YOUR ASSIGNMENT → As you reproduce every line below, keep it exactly as written and leave out the images.

GIVEN INFORMATION →
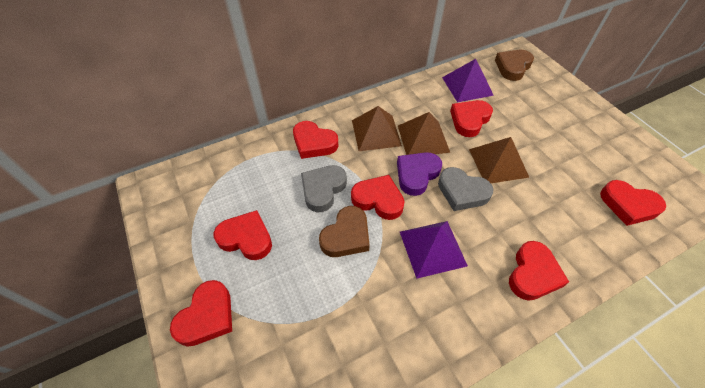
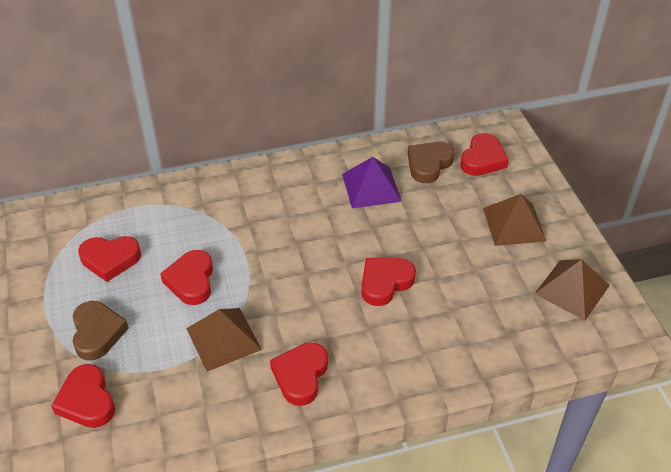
grey heart: 2 -> 0
purple heart: 1 -> 0
purple pyramid: 2 -> 1
red heart: 7 -> 6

EXPECTED ANSWER →
grey heart: 2 -> 0
purple heart: 1 -> 0
purple pyramid: 2 -> 1
red heart: 7 -> 6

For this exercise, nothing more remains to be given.